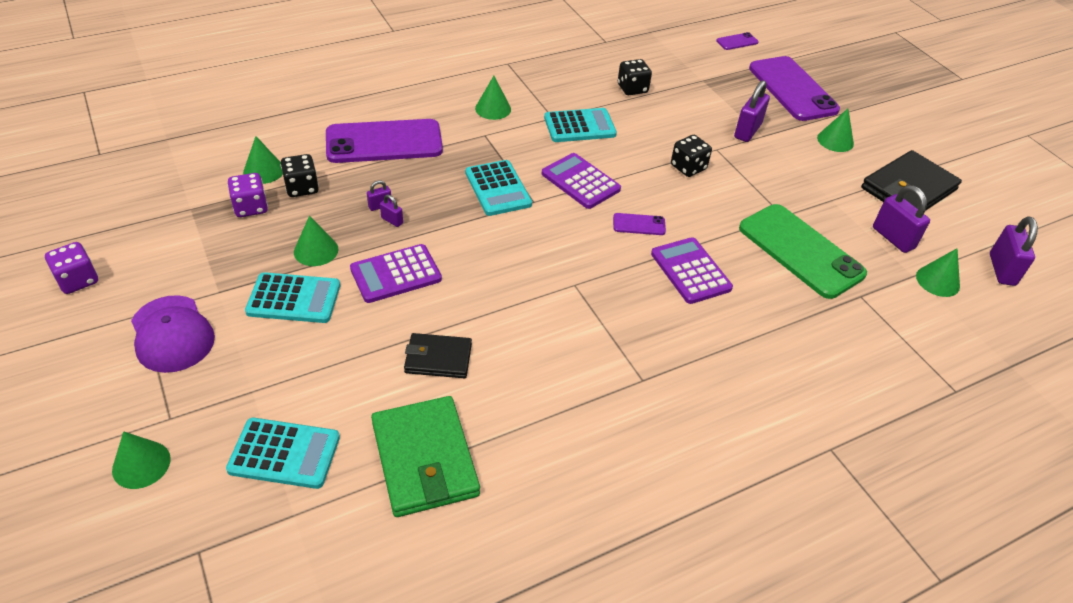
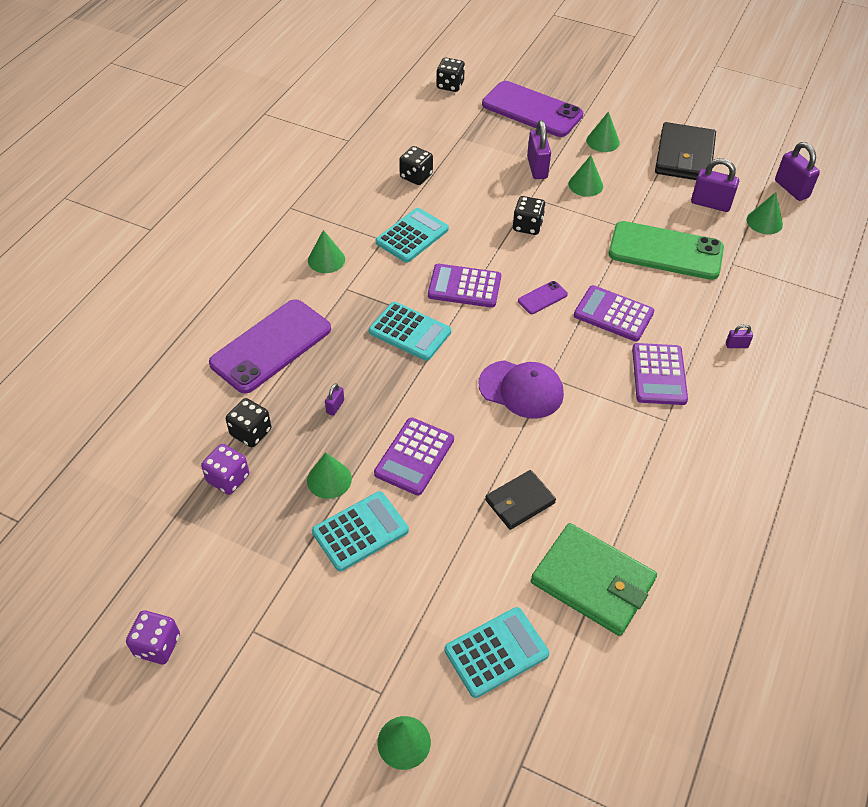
camera: 35 degrees left, 5 degrees up
(172, 334) = (299, 629): purple cap -> purple cap (521, 389)
(263, 171) = (198, 438): green cone -> green cone (585, 185)
(392, 220) = (359, 413): purple padlock -> purple padlock (736, 345)
(678, 341) = (659, 374): none -> purple calculator
(737, 42) = (450, 85): purple phone -> black dice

_ _ _ _ _ _ _

**Exercise requirements**
Extract the lines above from the one containing "(172, 334) = (299, 629): purple" to the last line, both included, exactly as written.

**Answer to this problem**
(172, 334) = (299, 629): purple cap -> purple cap (521, 389)
(263, 171) = (198, 438): green cone -> green cone (585, 185)
(392, 220) = (359, 413): purple padlock -> purple padlock (736, 345)
(678, 341) = (659, 374): none -> purple calculator
(737, 42) = (450, 85): purple phone -> black dice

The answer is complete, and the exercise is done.